• **Input records**:

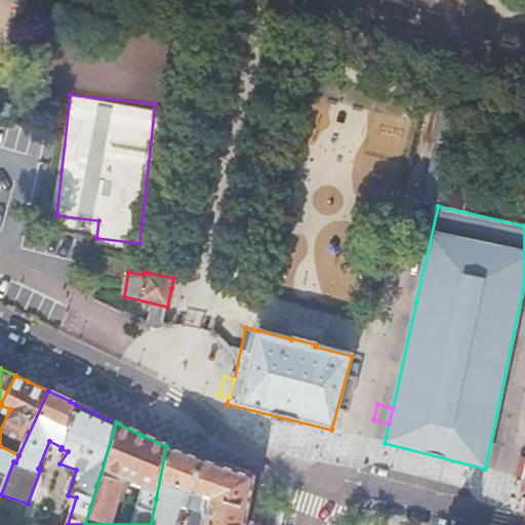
[(0,496),(1,494),(13,461),(15,462),(18,455),(0,446),(0,496)]
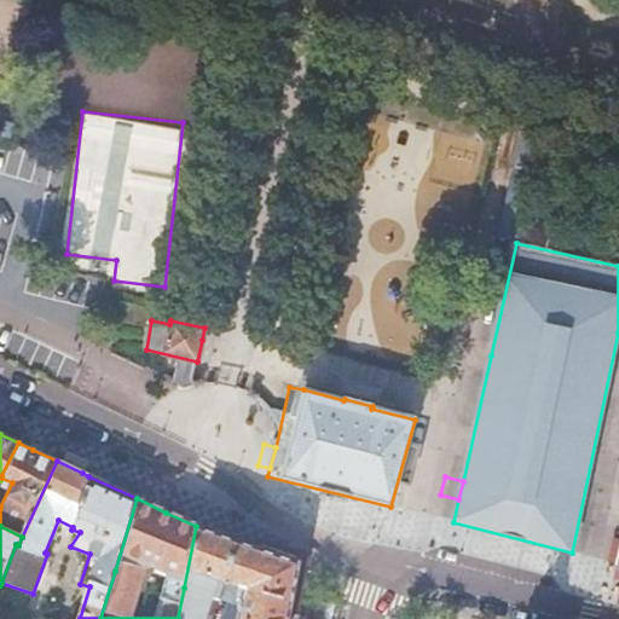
[(296,560),(196,526),(184,588),(178,618),(203,618),(217,584),(225,586),(226,580),(235,583),(227,602),(239,607),(236,618),(285,618),(296,560)]
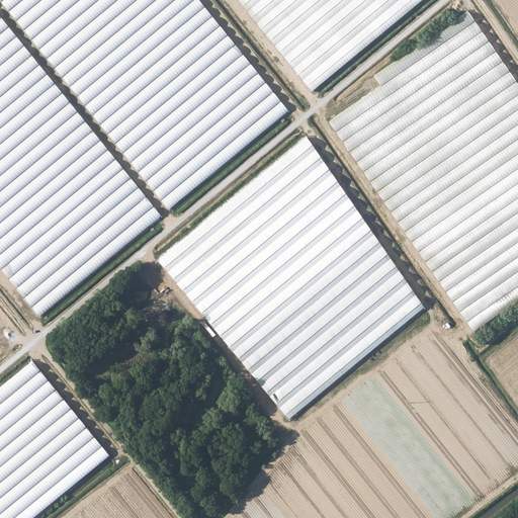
[(290,114),(196,0),(0,0),(0,2),(170,211),(290,114)]
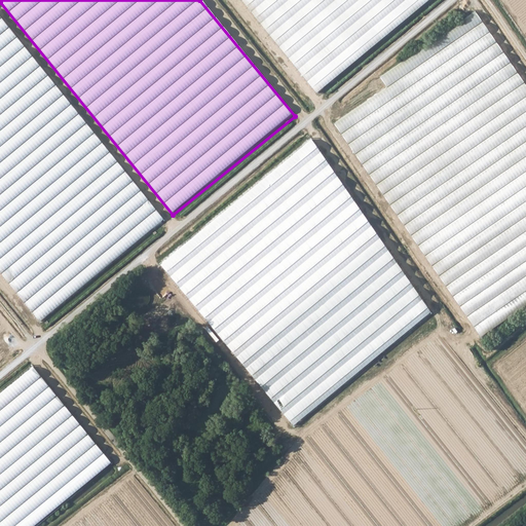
[(434,0),(239,0),(317,95),(434,0)]
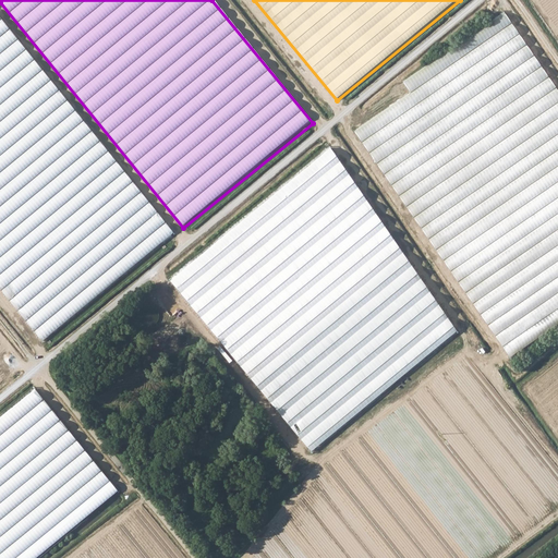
[(557,326),(557,94),(501,13),(400,82),(408,93),(353,131),(510,359),(557,326)]
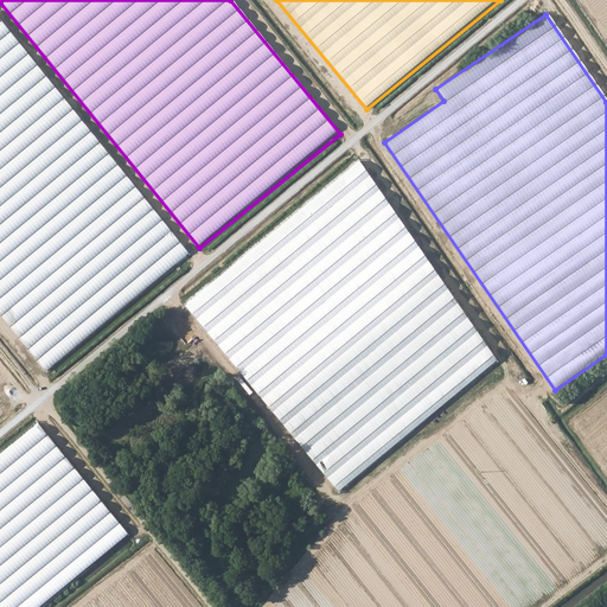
[(189,255),(0,23),(0,313),(46,371),(189,255)]
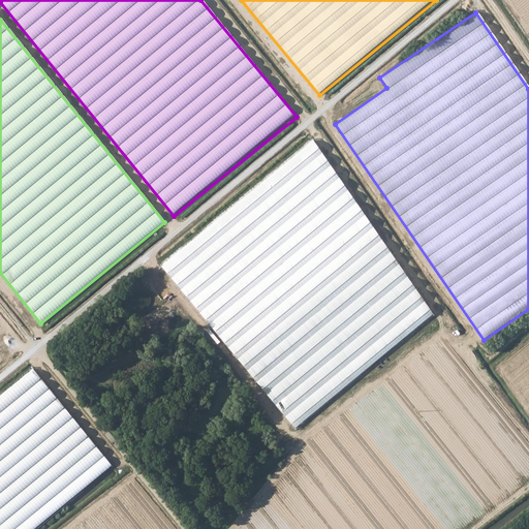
[(432,315),(311,139),(156,268),(293,431),(432,315)]
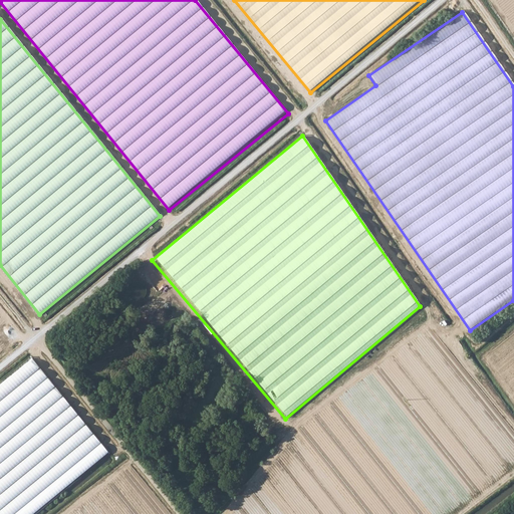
[(0,513),(32,513),(107,453),(29,357),(0,381),(0,513)]
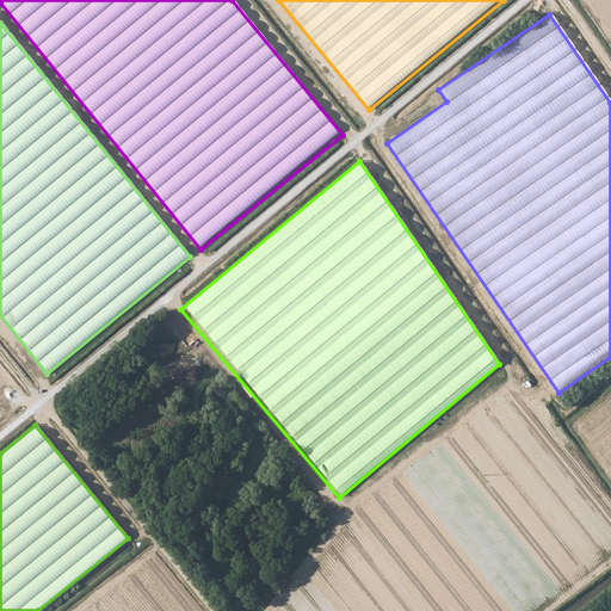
All buildings are outlined.
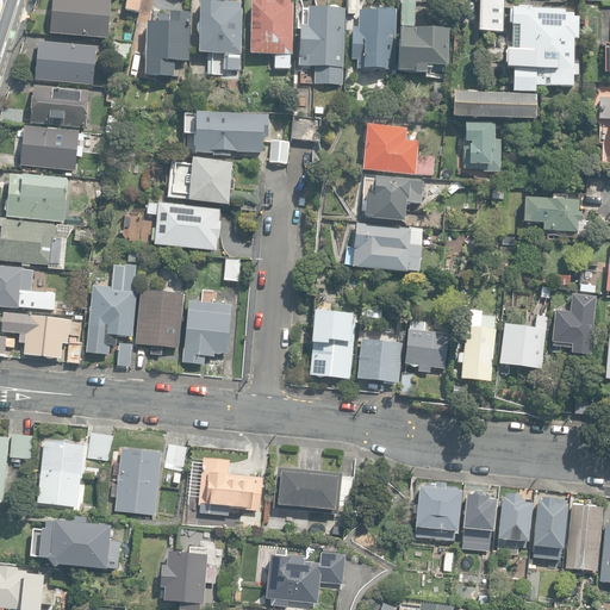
[(53,0),(50,35),(107,39),(111,0),(53,0)]
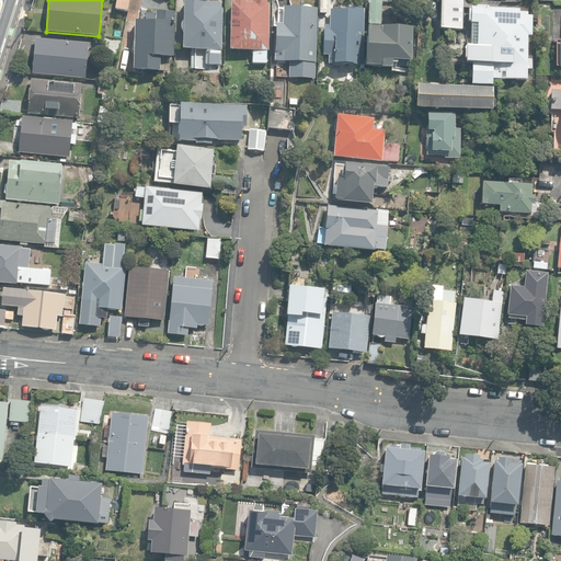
[(117,0),(115,10),(128,12),(130,0),(117,0)]
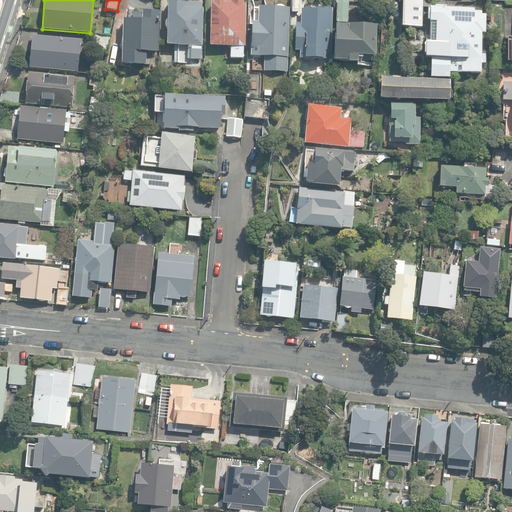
[(230,58),(244,58),(244,47),(245,47),(246,3),(244,3),(244,0),(232,0),(213,0),(213,3),(211,3),(210,46),(231,46),(230,58)]
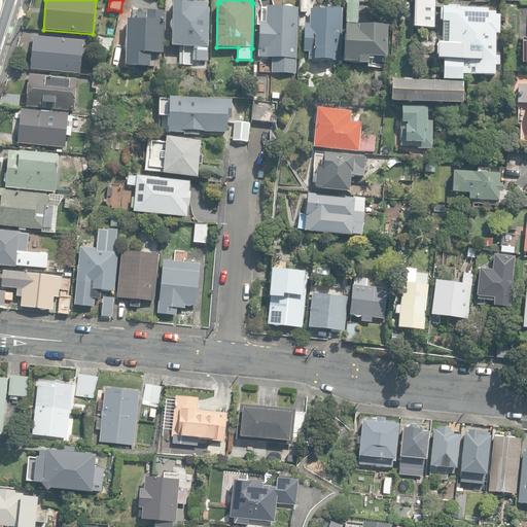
[(300,0),(300,12),(309,13),(309,0),(300,0)]
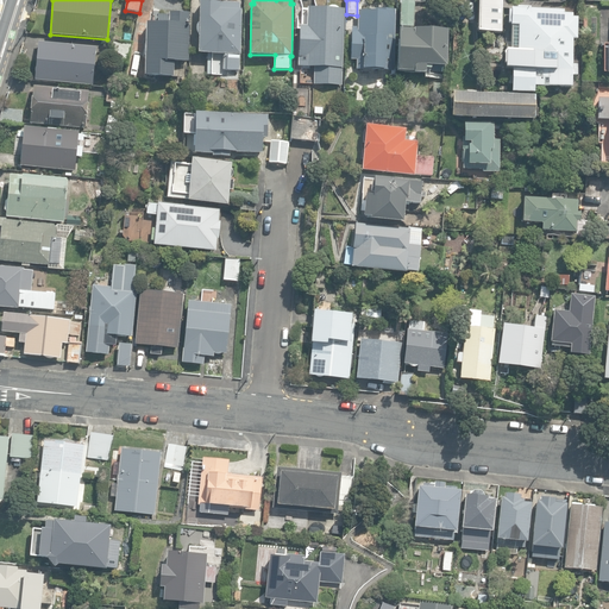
[(400,26),(414,26),(415,1),(401,0),(400,26)]
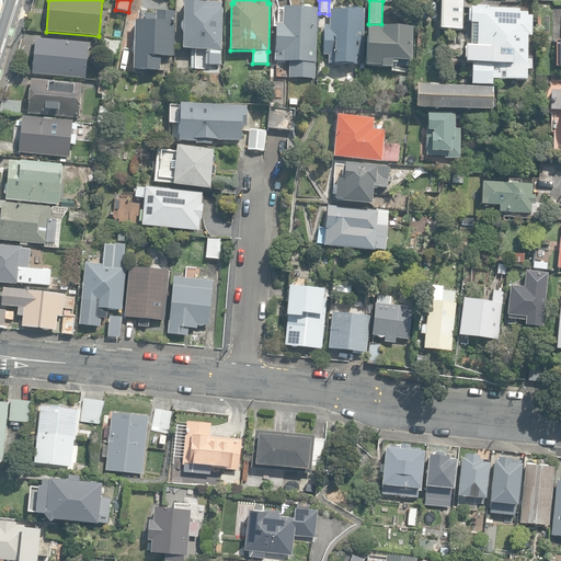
[(441,0),(441,30),(461,30),(462,0),(441,0)]
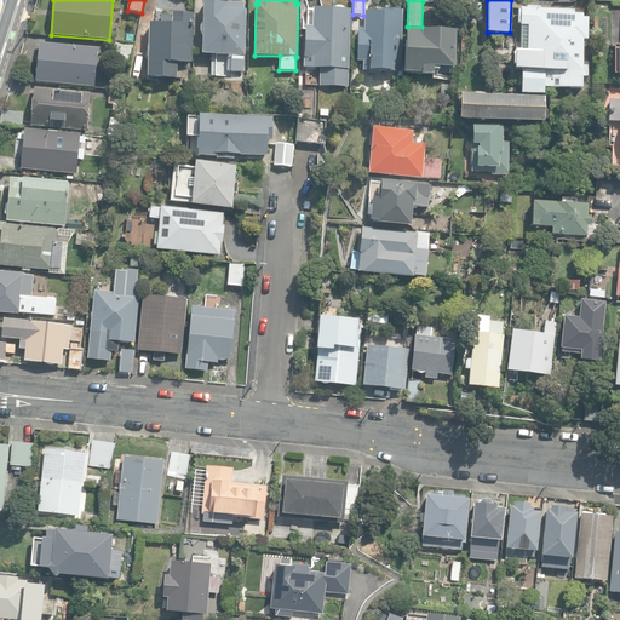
[(229,72),(244,72),(244,56),(245,56),(246,10),(245,10),(245,3),(204,3),(204,23),(202,24),(201,27),(200,28),(200,32),(201,34),(204,35),(202,55),(229,56),(229,72)]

• **Exercise brief**: What is needed is the listing above, repeated verbatim, without its images.

• **Answer space**:
[(0,496),(1,494),(13,461),(15,462),(18,455),(0,446),(0,496)]
[(296,560),(196,526),(184,588),(178,618),(203,618),(217,584),(225,586),(226,580),(235,583),(227,602),(239,607),(236,618),(285,618),(296,560)]
[(290,114),(196,0),(0,0),(0,2),(170,211),(290,114)]
[(434,0),(239,0),(317,95),(434,0)]
[(557,326),(557,94),(501,13),(400,82),(408,93),(353,131),(510,359),(557,326)]
[(189,255),(0,23),(0,313),(46,371),(189,255)]
[(432,315),(311,139),(156,268),(293,431),(432,315)]
[(0,513),(32,513),(107,453),(29,357),(0,381),(0,513)]
All buildings are outlined.
[(53,0),(50,35),(107,39),(111,0),(53,0)]
[(117,0),(115,10),(128,12),(130,0),(117,0)]
[(230,58),(244,58),(244,47),(245,47),(246,3),(244,3),(244,0),(232,0),(213,0),(213,3),(211,3),(210,46),(231,46),(230,58)]
[(300,0),(300,12),(309,13),(309,0),(300,0)]
[(400,26),(414,26),(415,1),(401,0),(400,26)]
[(441,0),(441,30),(461,30),(462,0),(441,0)]
[(229,72),(244,72),(244,56),(245,56),(246,10),(245,10),(245,3),(204,3),(204,23),(202,24),(201,27),(200,28),(200,32),(201,34),(204,35),(202,55),(229,56),(229,72)]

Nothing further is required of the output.